*** Listed records Section Begins ***
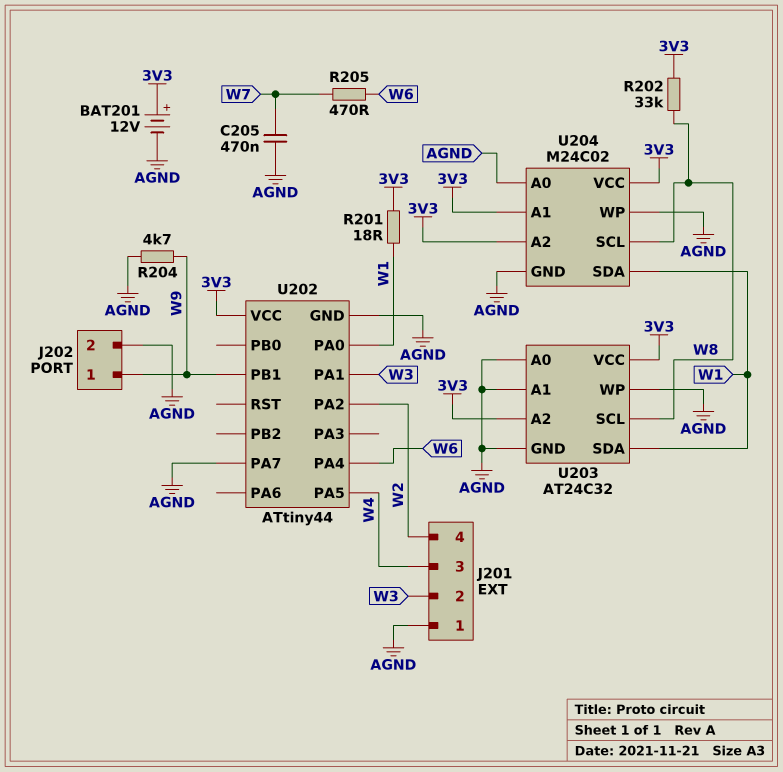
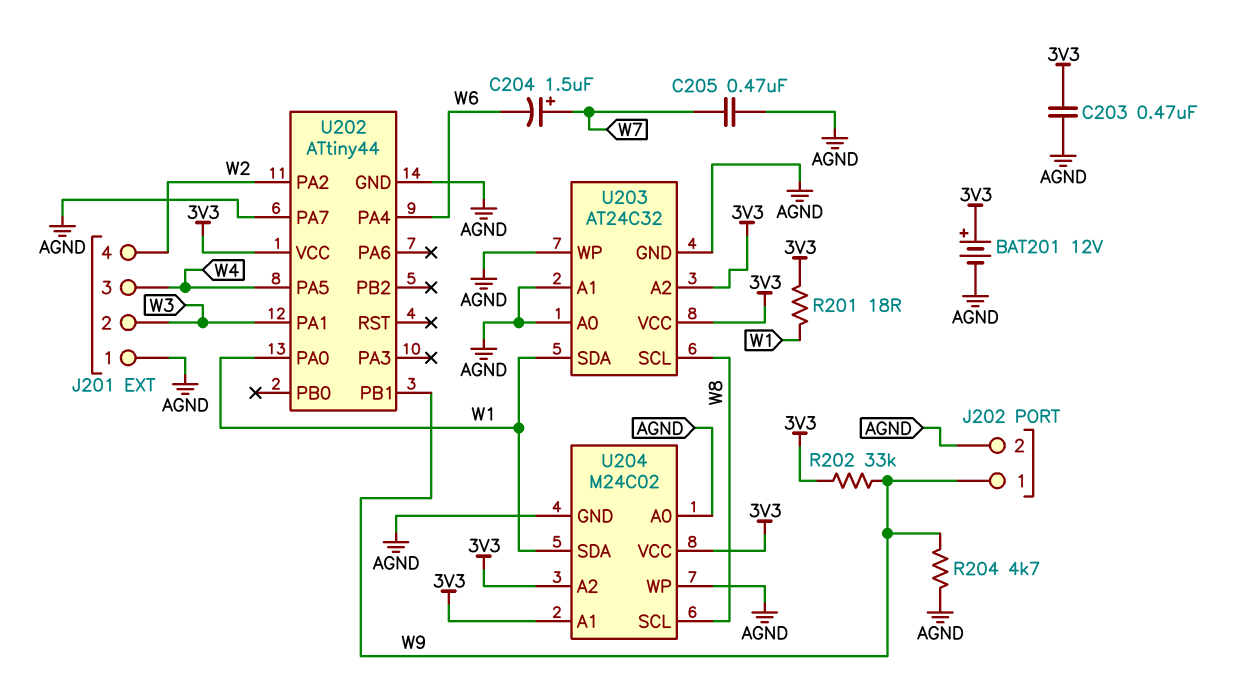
C203: none -> 470nF (3V3, AGND)
C204: none -> 1.5uF (plus W7, minus W6)
R202: 33k (3V3, W8) -> 33k (3V3, W9)
R205: 470 (W6, W7) -> none

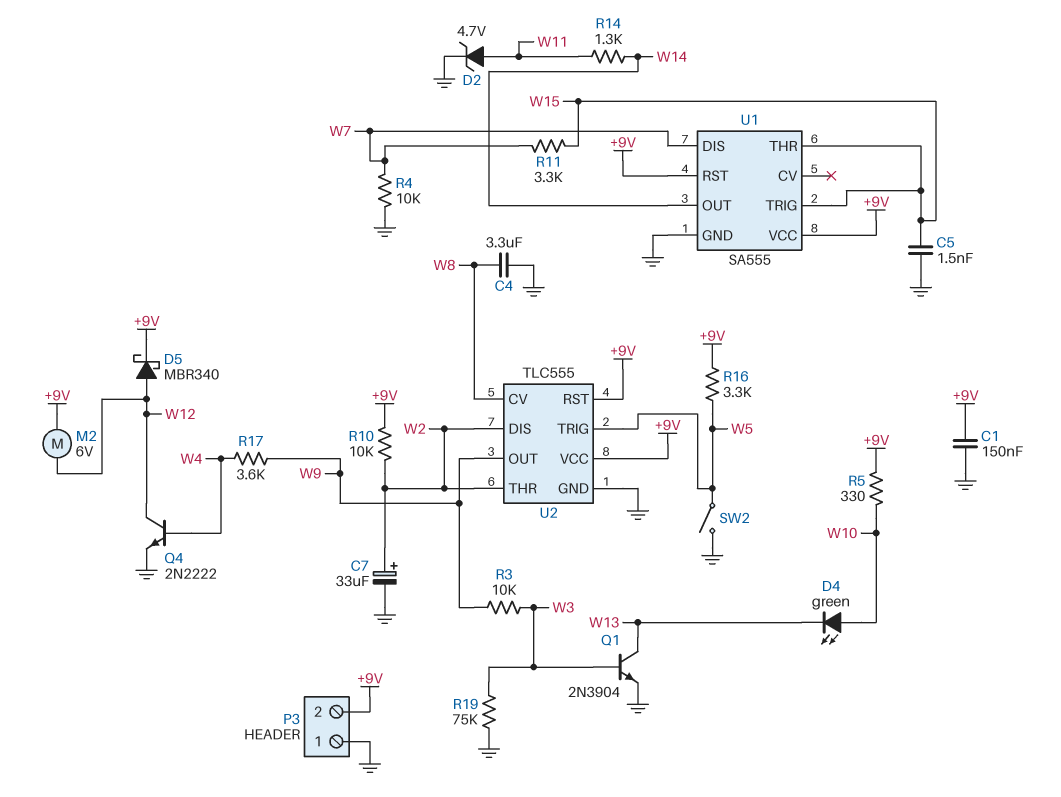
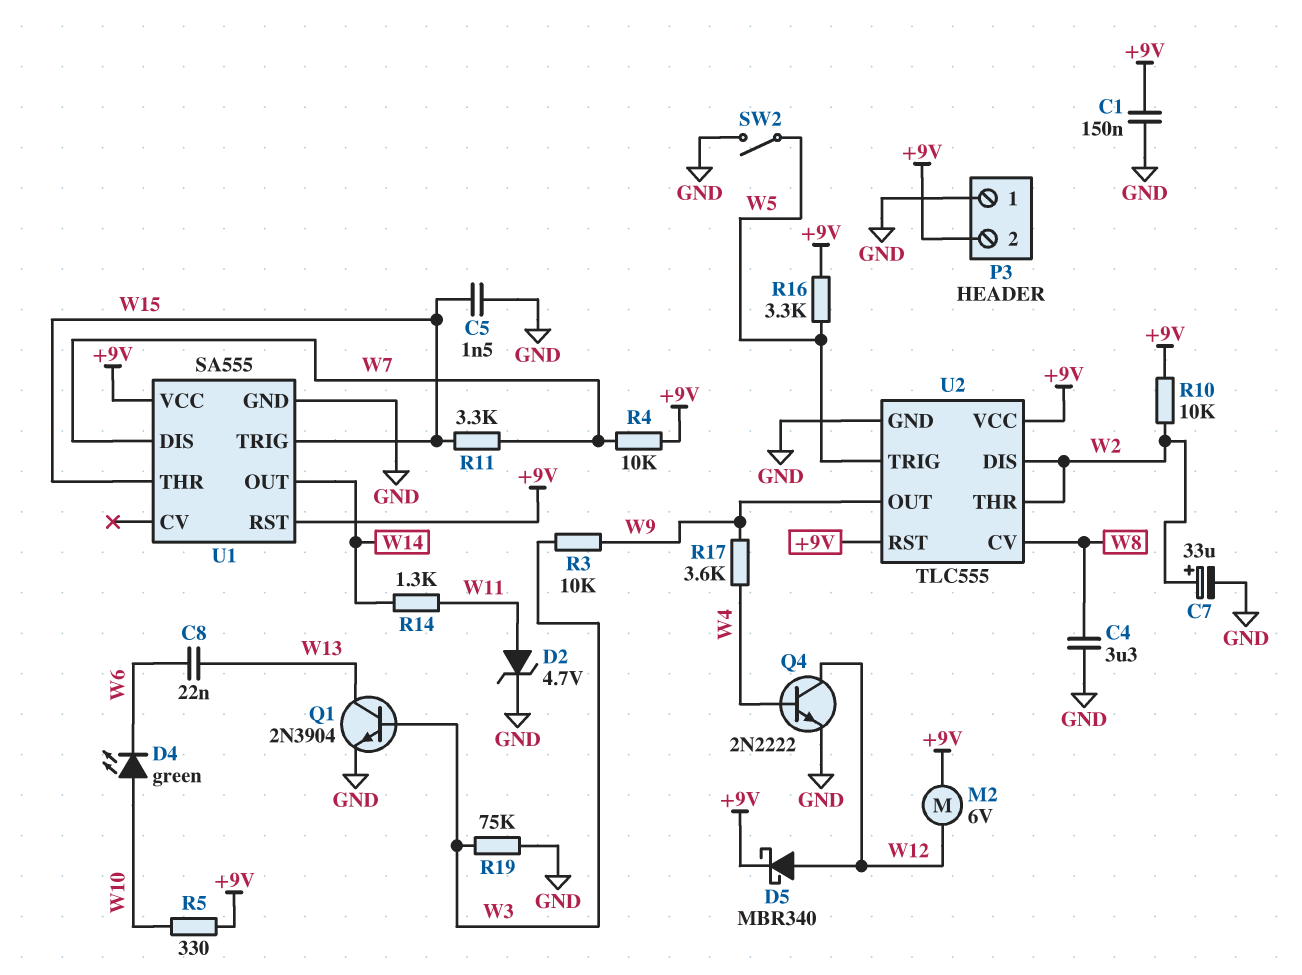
C8: none -> 22nF (W6, W13)
D4: LED green (A W10, K W13) -> LED green (A W10, K W6)
R4: 10k (GND, W7) -> 10k (+9V, W7)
*** Listed records Section Ends ***
Work task >>
An exact copy of all the entries above is required, with every picture left out.

Task result >>
C203: none -> 470nF (3V3, AGND)
C204: none -> 1.5uF (plus W7, minus W6)
R202: 33k (3V3, W8) -> 33k (3V3, W9)
R205: 470 (W6, W7) -> none

C8: none -> 22nF (W6, W13)
D4: LED green (A W10, K W13) -> LED green (A W10, K W6)
R4: 10k (GND, W7) -> 10k (+9V, W7)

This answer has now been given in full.